(Stated task):
Output every line of the items below as a Markdown table with the columns Row and Line, numbering the rows and leaving out blank lines. Leave the pictures out of the table.

(Records for the task):
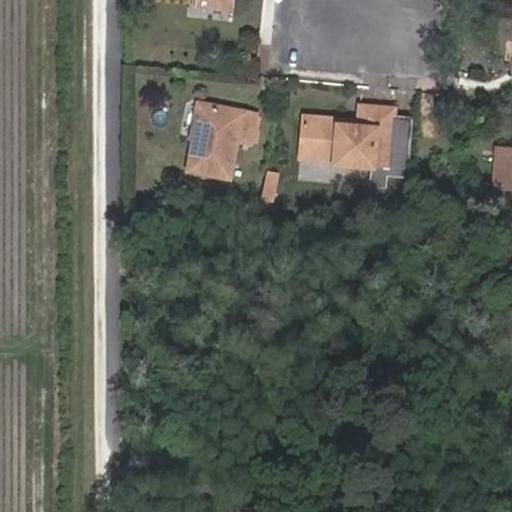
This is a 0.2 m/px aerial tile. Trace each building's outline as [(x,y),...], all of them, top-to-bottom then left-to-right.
[(226,13),(227,4),(205,3),(206,12),(226,13)] [(200,106),(187,173),(231,181),(238,142),(253,145),(258,113),(243,110),(242,115),(200,106)] [(342,123),(306,121),(302,146),(314,147),(312,161),(334,163),(333,167),(370,170),(370,166),(387,168),(387,177),(408,179),(414,122),(392,120),(393,114),(361,110),(359,131),(341,130),(342,123)] [(314,147),(302,146),(301,160),(312,161),(314,147)] [(511,190),(511,154),(504,154),(500,189),(511,190)]
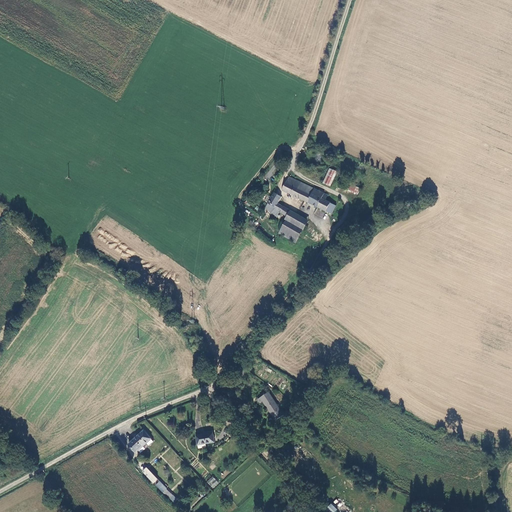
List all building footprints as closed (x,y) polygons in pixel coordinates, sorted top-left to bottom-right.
[(330,186),(331,183),(336,171),(329,169),(323,183),(330,186)] [(324,193),(288,176),(282,190),(333,214),(337,205),(326,200),(322,198),(324,193)] [(343,189),(356,196),(359,189),(345,183),(343,189)] [(278,203),(281,197),(274,193),(265,208),(276,216),(277,214),(279,212),(286,216),(290,210),(278,203)] [(309,221),(290,210),(286,216),(279,212),(277,214),(285,220),(303,230),(309,221)] [(295,243),(303,230),(285,220),(278,233),(295,243)] [(339,238),(334,244),(338,247),(344,242),(339,238)] [(262,401),(275,420),(283,414),(269,392),(257,399),(259,402),(262,401)] [(129,444),(136,452),(138,450),(141,453),(153,441),(144,430),(129,444)] [(214,442),(213,433),(196,436),(198,445),(206,444),(214,442)] [(154,483),(158,479),(147,468),(143,471),(154,483)] [(218,483),(213,477),(212,477),(207,482),(213,488),(218,483)] [(167,489),(160,482),(156,485),(163,493),(164,492),(170,497),(170,498),(174,503),(177,500),(173,495),(167,489)]
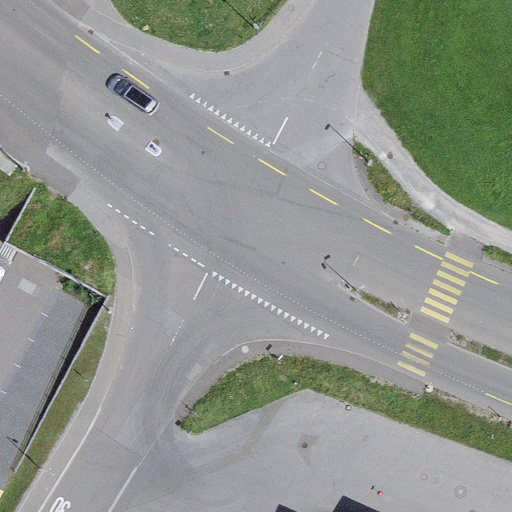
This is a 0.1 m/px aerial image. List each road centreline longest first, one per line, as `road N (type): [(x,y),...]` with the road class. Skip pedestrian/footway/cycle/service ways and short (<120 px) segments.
road 1 (residential): [(74,511),(240,209)]
road 2 (secondary): [(240,209),(344,281),(511,362)]
road 3 (secondary): [(0,31),(240,209)]
road 4 (track): [(511,240),(474,226),(404,178),(362,120),(302,92)]
road 5 (residential): [(240,209),(350,0)]
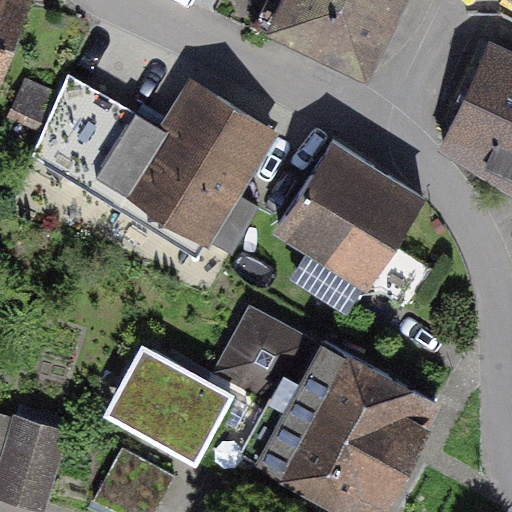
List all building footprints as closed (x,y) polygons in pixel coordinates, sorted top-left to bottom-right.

(Finished exercise):
| Row | Line |
|---|---|
| 1 | This is a 0.2 m/px aerial tile. Trace each building's outline as [(x,y),...], all of them, top-to-bottom then left-to-right. |
| 2 | [(226,13),(227,4),(205,3),(206,12),(226,13)] [(200,106),(187,173),(231,181),(238,142),(253,145),(258,113),(243,110),(242,115),(200,106)] [(342,123),(306,121),(302,146),(314,147),(312,161),(334,163),(333,167),(370,170),(370,166),(387,168),(387,177),(408,179),(414,122),(392,120),(393,114),(361,110),(359,131),(341,130),(342,123)] [(314,147),(302,146),(301,160),(312,161),(314,147)] [(511,190),(511,154),(504,154),(500,189),(511,190)] |
| 3 | List all building footprints as closed (x,y) polygons in pixel coordinates, sorted top-left to bottom-right. |
| 4 | [(330,186),(331,183),(336,171),(329,169),(323,183),(330,186)] [(324,193),(288,176),(282,190),(333,214),(337,205),(326,200),(322,198),(324,193)] [(343,189),(356,196),(359,189),(345,183),(343,189)] [(278,203),(281,197),(274,193),(265,208),(276,216),(277,214),(279,212),(286,216),(290,210),(278,203)] [(309,221),(290,210),(286,216),(279,212),(277,214),(285,220),(303,230),(309,221)] [(295,243),(303,230),(285,220),(278,233),(295,243)] [(339,238),(334,244),(338,247),(344,242),(339,238)] [(262,401),(275,420),(283,414),(269,392),(257,399),(259,402),(262,401)] [(129,444),(136,452),(138,450),(141,453),(153,441),(144,430),(129,444)] [(214,442),(213,433),(196,436),(198,445),(206,444),(214,442)] [(154,483),(158,479),(147,468),(143,471),(154,483)] [(218,483),(213,477),(212,477),(207,482),(213,488),(218,483)] [(167,489),(160,482),(156,485),(163,493),(164,492),(170,497),(170,498),(174,503),(177,500),(173,495),(167,489)] |
| 5 | This is a 0.1 m/px aerial image. List each road centreline longest first, one per line, as `road N (type): [(x,y),...]` with the road class. Skip pedestrian/footway/cycle/service ways and short (<120 px) segments. |
| 6 | road 1 (residential): [(74,511),(240,209)] |
| 7 | road 2 (secondary): [(240,209),(344,281),(511,362)] |
| 8 | road 3 (secondary): [(0,31),(240,209)] |
| 9 | road 4 (track): [(511,240),(474,226),(404,178),(362,120),(302,92)] |
| 10 | road 5 (residential): [(240,209),(350,0)] |
| 11 | List all building footprints as closed (x,y) polygons in pixel coordinates, sorted top-left to bottom-right. |